Your assignment:
Your response should be an exact transcription of the data, images excluded.

** Source records follows **

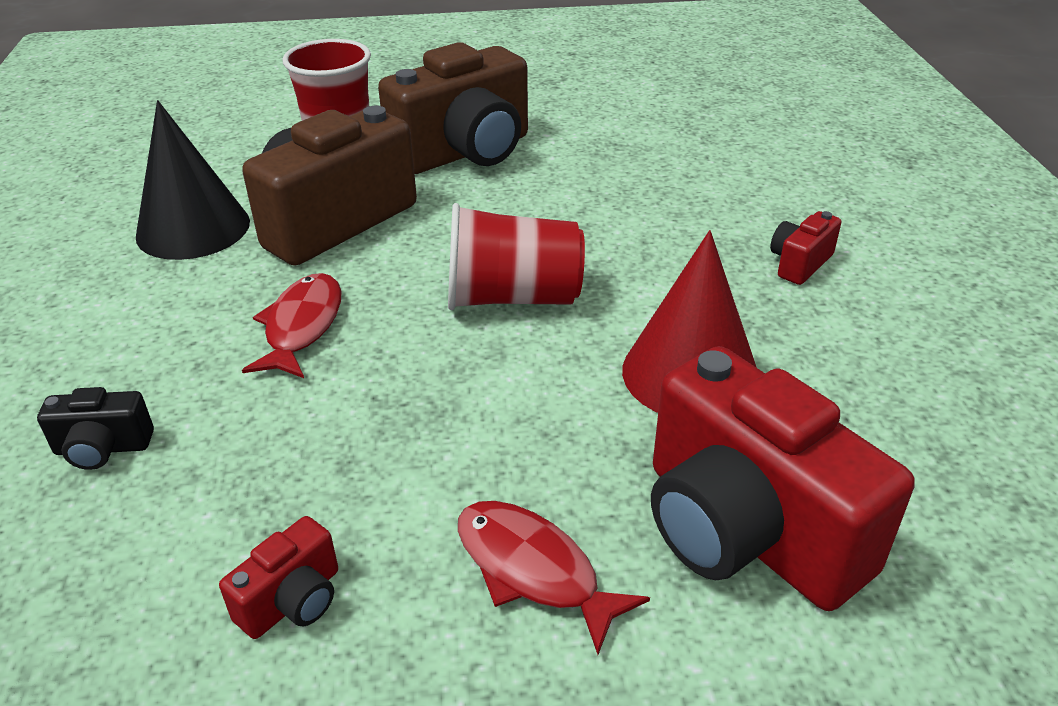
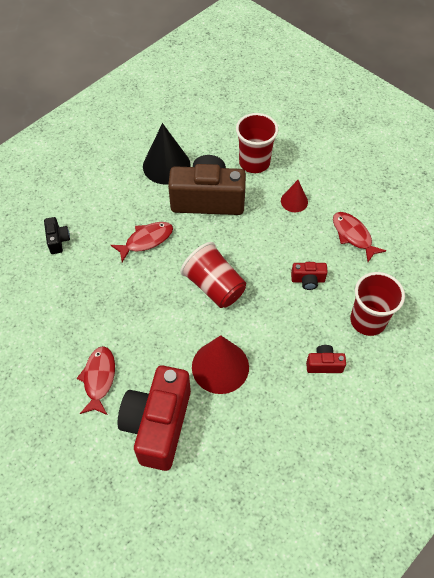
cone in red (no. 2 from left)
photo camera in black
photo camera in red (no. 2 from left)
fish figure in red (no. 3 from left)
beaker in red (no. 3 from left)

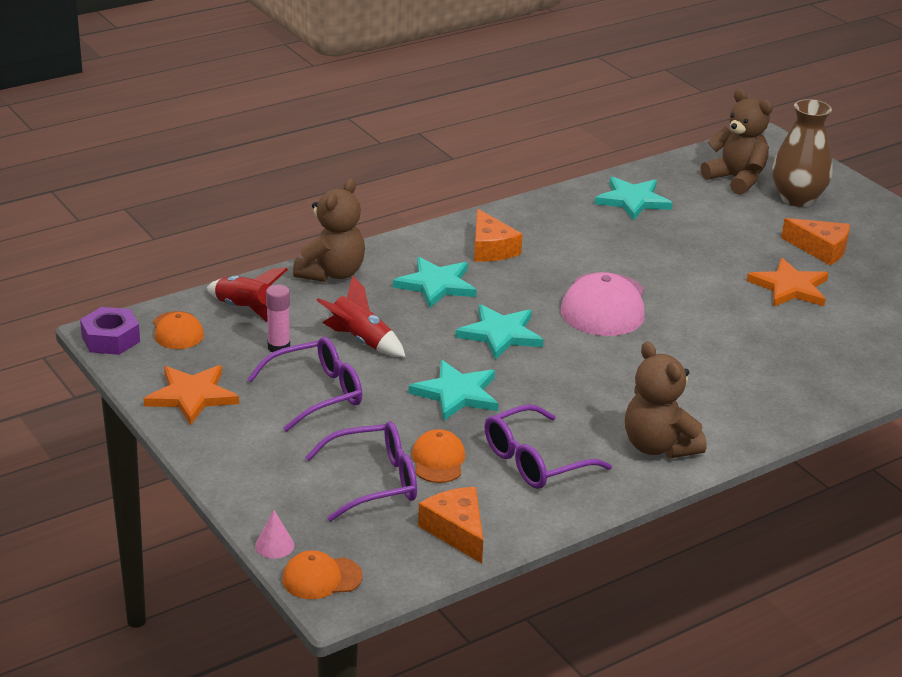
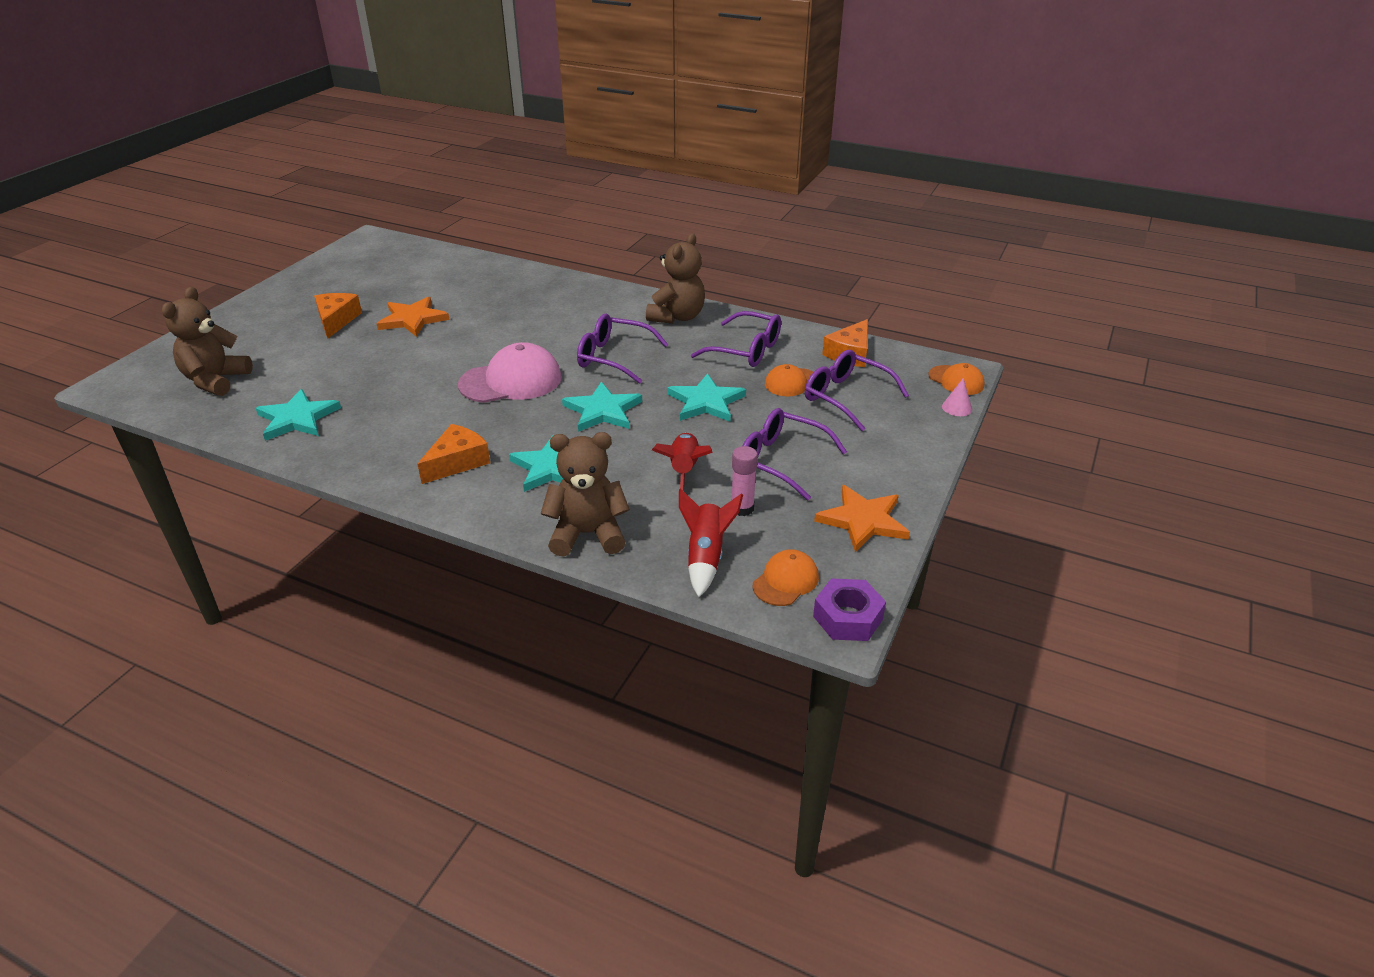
flower vase in russet
eyeglasses in purple (no. 1 from left)

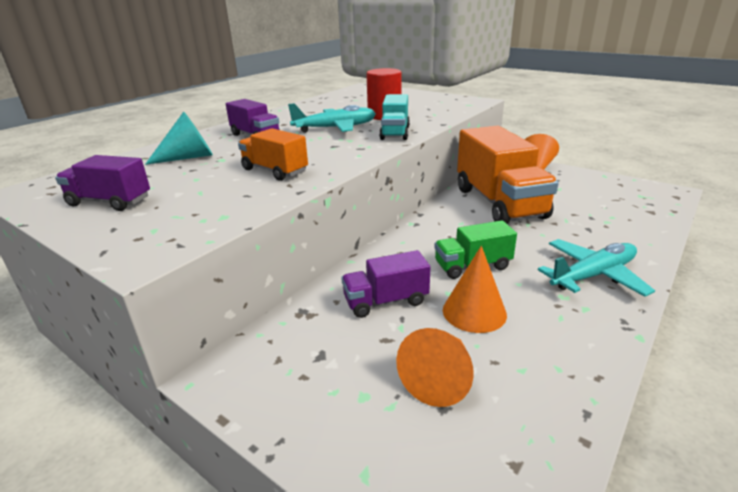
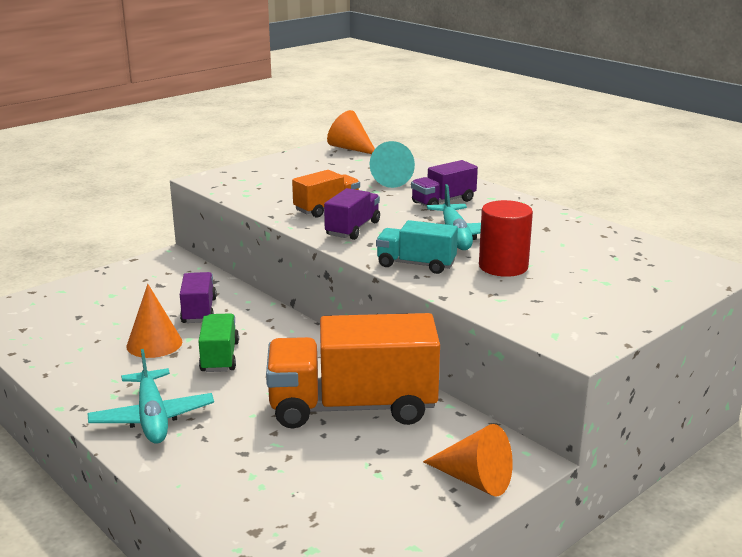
lorry in purple (no. 2 from left)
cone in bright orange (no. 2 from left)

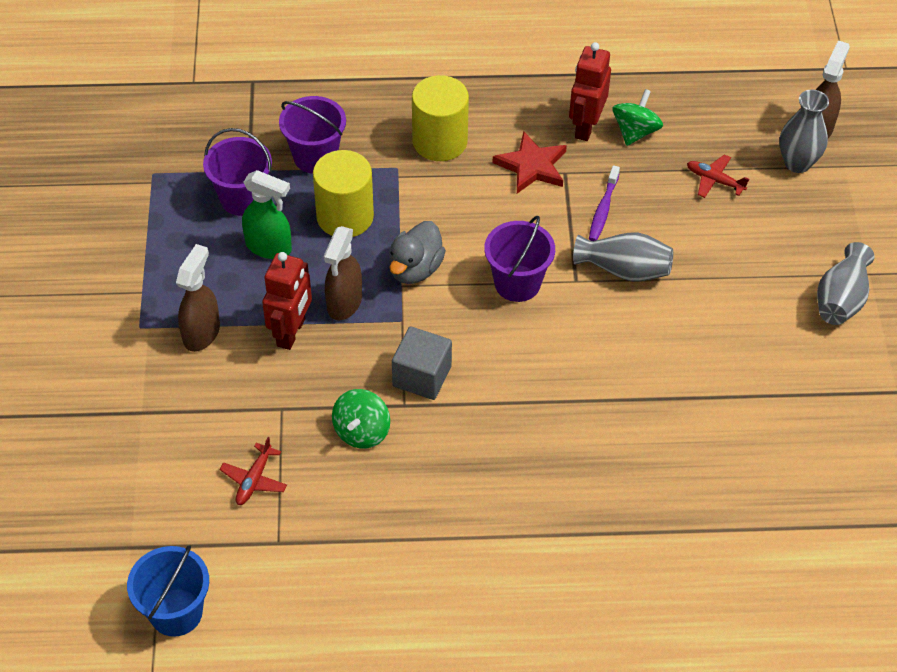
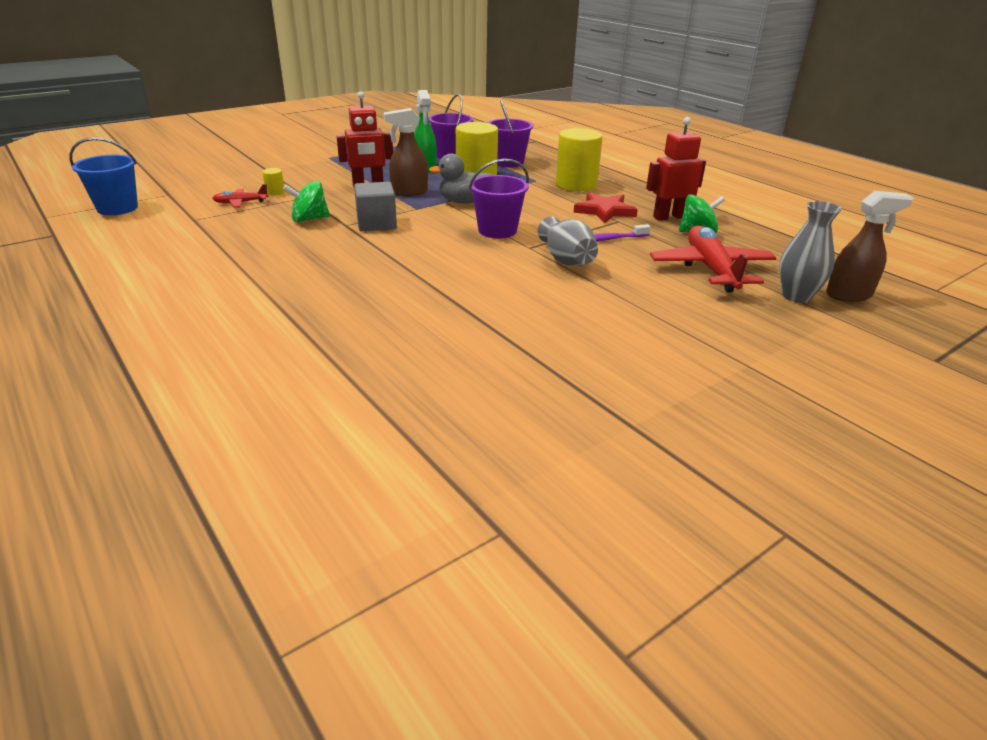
aeroplane in red (no. 2 from left)
flower vase in gray (no. 3 from left in the first image)
spray bottle in russet (no. 1 from left in the first image)
cylinder shape in bright yellow (no. 1 from left)

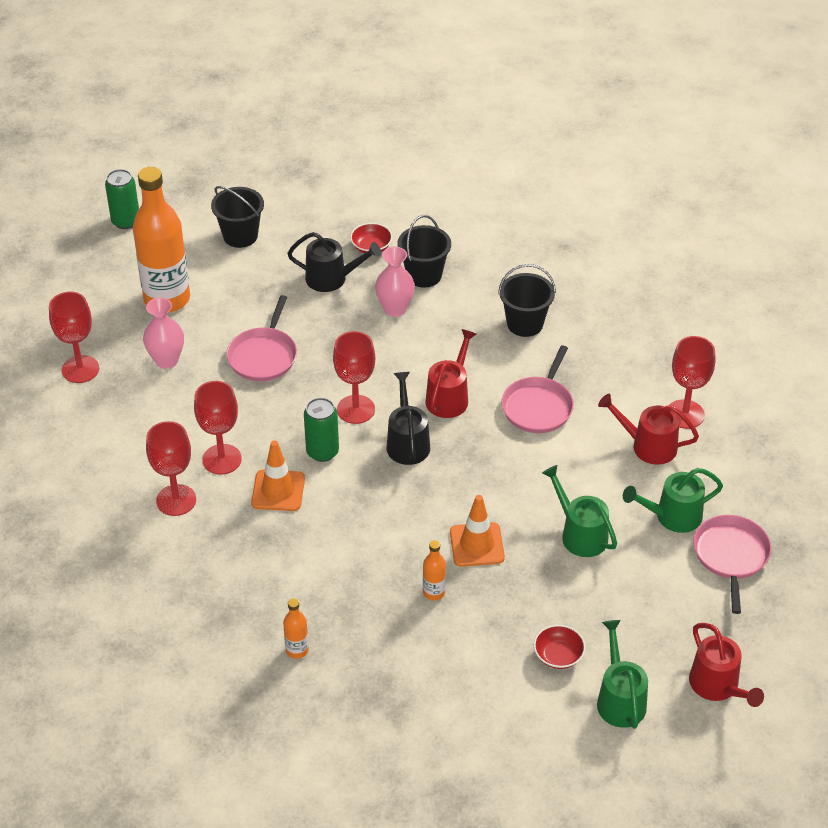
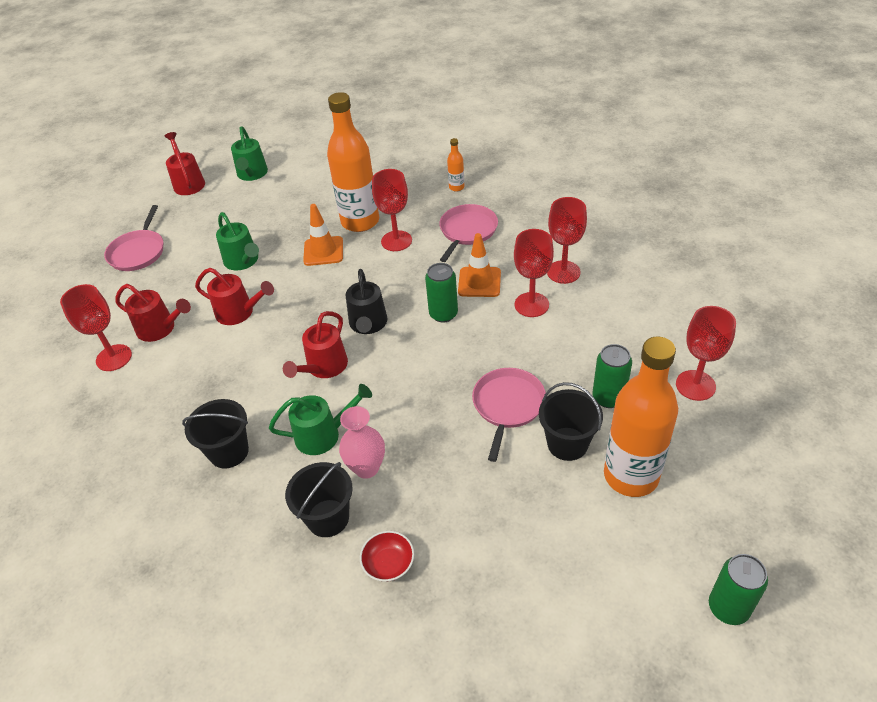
sand bucket in black (no. 3 from left)
watering pot in black (no. 1 from left in the first image)
can in green (no. 2 from left)
wine glass in red (no. 2 from left)
pan in rose-pink (no. 2 from left)
watering pot in green (no. 3 from left)
flask in bright orange (no. 1 from left)
serving bowl in red (no. 2 from left in the first image)
watering pot in red (no. 3 from left)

** End of Source records **

Response to this task:
cone in red (no. 2 from left)
photo camera in black
photo camera in red (no. 2 from left)
fish figure in red (no. 3 from left)
beaker in red (no. 3 from left)

flower vase in russet
eyeglasses in purple (no. 1 from left)

lorry in purple (no. 2 from left)
cone in bright orange (no. 2 from left)

aeroplane in red (no. 2 from left)
flower vase in gray (no. 3 from left in the first image)
spray bottle in russet (no. 1 from left in the first image)
cylinder shape in bright yellow (no. 1 from left)

sand bucket in black (no. 3 from left)
watering pot in black (no. 1 from left in the first image)
can in green (no. 2 from left)
wine glass in red (no. 2 from left)
pan in rose-pink (no. 2 from left)
watering pot in green (no. 3 from left)
flask in bright orange (no. 1 from left)
serving bowl in red (no. 2 from left in the first image)
watering pot in red (no. 3 from left)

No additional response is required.